Your assignment:
Wherever the word "glue" occurs in the listing, copy the whole line.

Dataset extract:
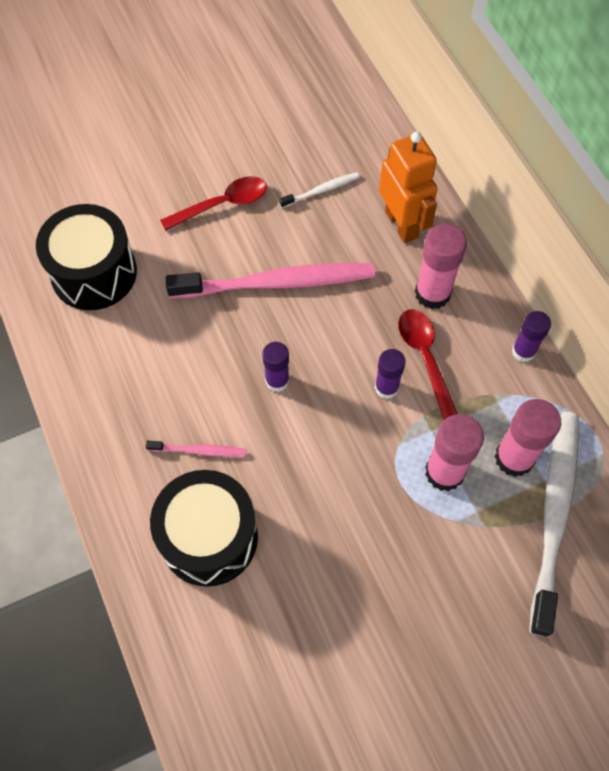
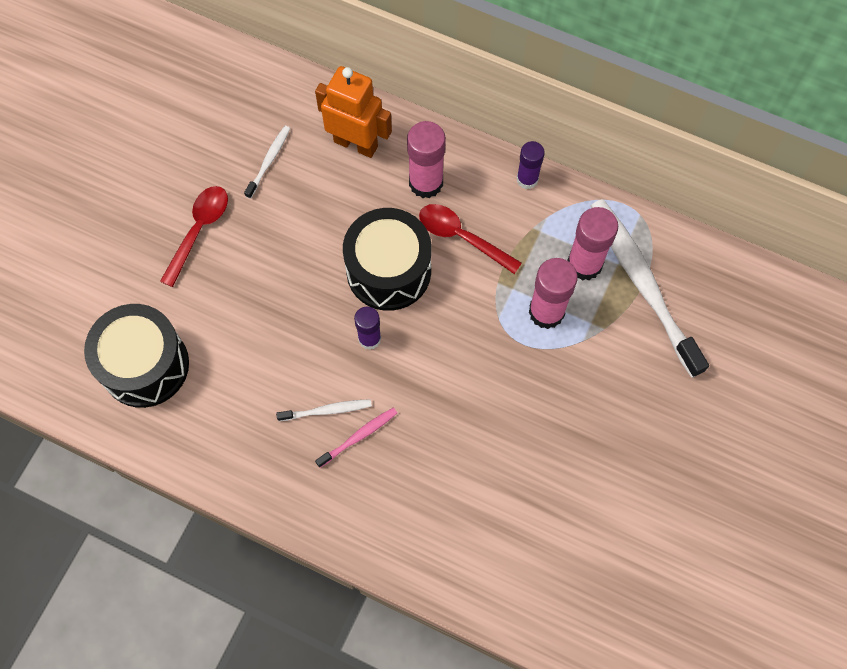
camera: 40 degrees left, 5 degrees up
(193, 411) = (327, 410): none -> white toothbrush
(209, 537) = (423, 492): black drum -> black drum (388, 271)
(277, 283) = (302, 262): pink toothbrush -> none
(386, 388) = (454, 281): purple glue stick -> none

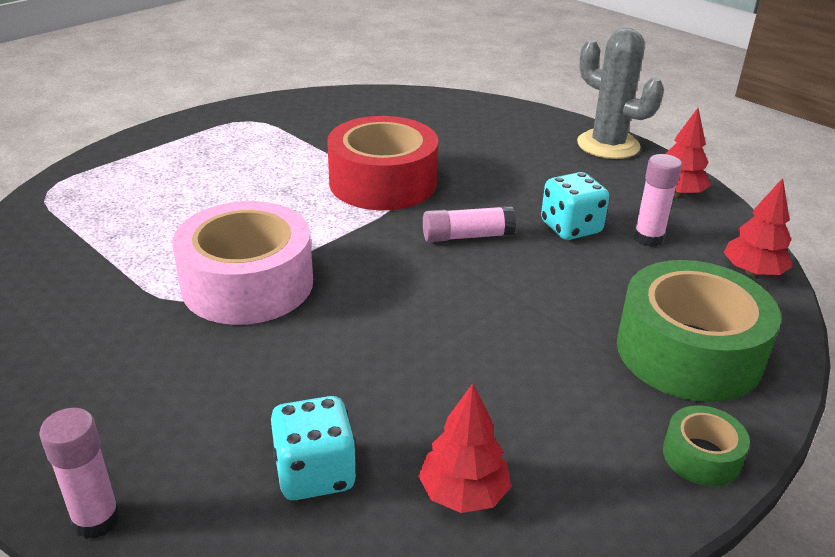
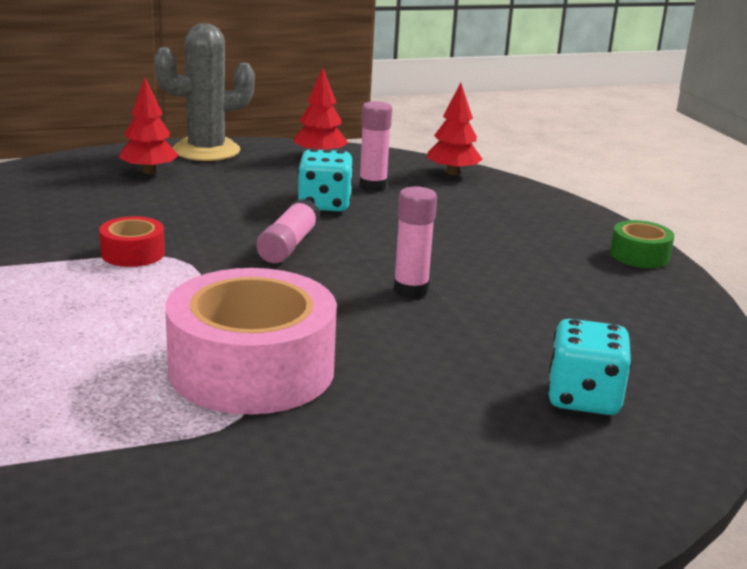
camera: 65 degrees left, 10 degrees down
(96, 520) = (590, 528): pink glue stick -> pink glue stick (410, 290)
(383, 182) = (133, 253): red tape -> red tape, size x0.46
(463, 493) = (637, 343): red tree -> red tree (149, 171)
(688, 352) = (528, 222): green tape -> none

Output:
(386, 388) = (454, 281): purple glue stick -> none
(96, 520) = (590, 528): pink glue stick -> pink glue stick (410, 290)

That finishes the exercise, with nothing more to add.